• What you will do: The entire listing, reproduced exactly and stripped of images, is the expected output.

▬▬▬▬▬▬▬▬▬▬

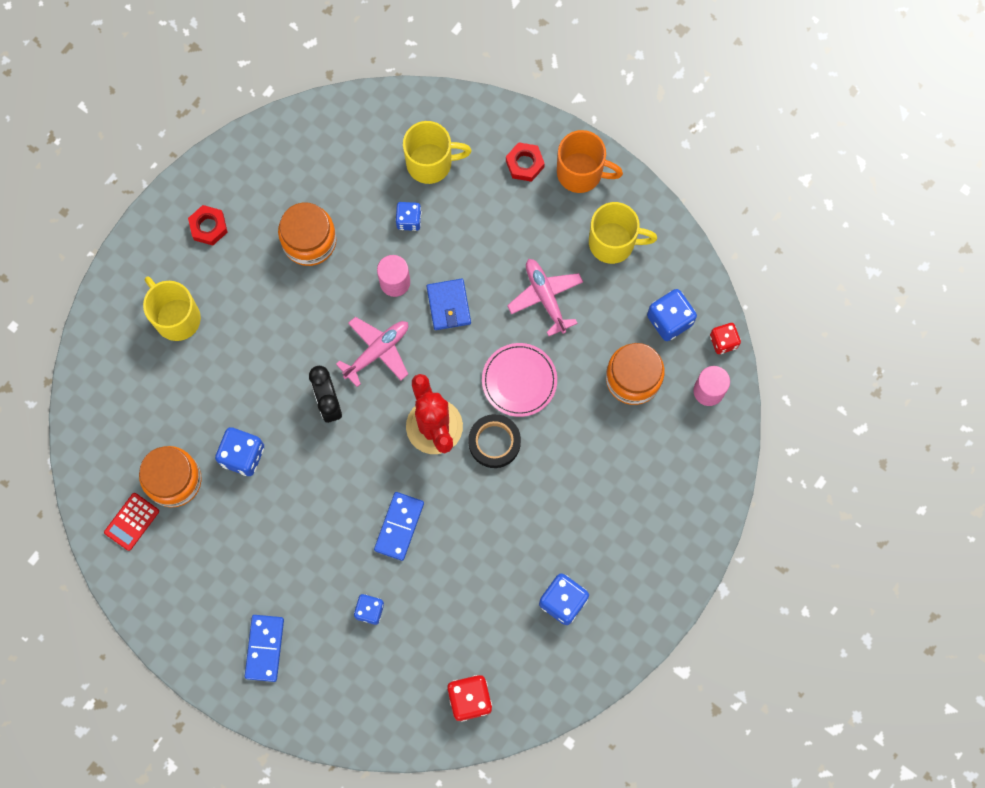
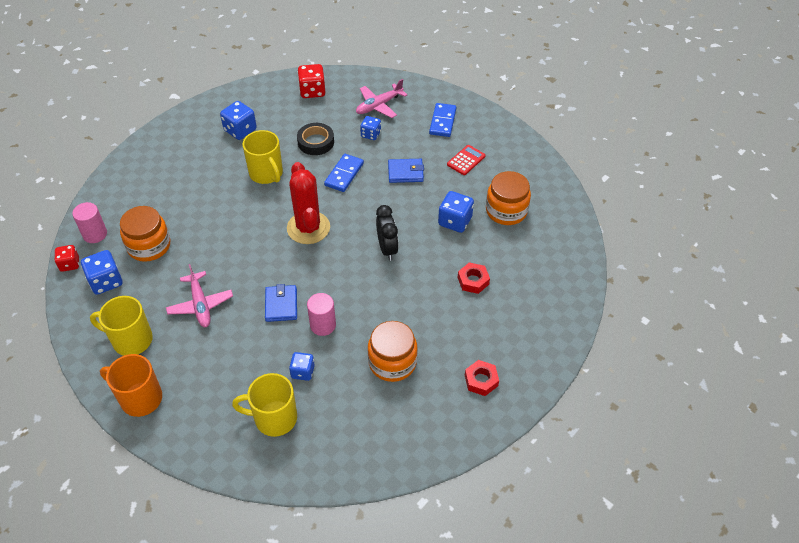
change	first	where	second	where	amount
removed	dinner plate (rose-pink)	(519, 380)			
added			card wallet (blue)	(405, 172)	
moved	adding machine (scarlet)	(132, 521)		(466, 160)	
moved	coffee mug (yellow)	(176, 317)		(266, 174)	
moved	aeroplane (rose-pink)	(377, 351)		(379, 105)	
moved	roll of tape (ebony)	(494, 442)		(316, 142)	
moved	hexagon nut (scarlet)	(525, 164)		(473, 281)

▬▬▬▬▬▬▬▬▬▬

• Completed task:
change	first	where	second	where	amount
removed	dinner plate (rose-pink)	(519, 380)			
added			card wallet (blue)	(405, 172)	
moved	adding machine (scarlet)	(132, 521)		(466, 160)	
moved	coffee mug (yellow)	(176, 317)		(266, 174)	
moved	aeroplane (rose-pink)	(377, 351)		(379, 105)	
moved	roll of tape (ebony)	(494, 442)		(316, 142)	
moved	hexagon nut (scarlet)	(525, 164)		(473, 281)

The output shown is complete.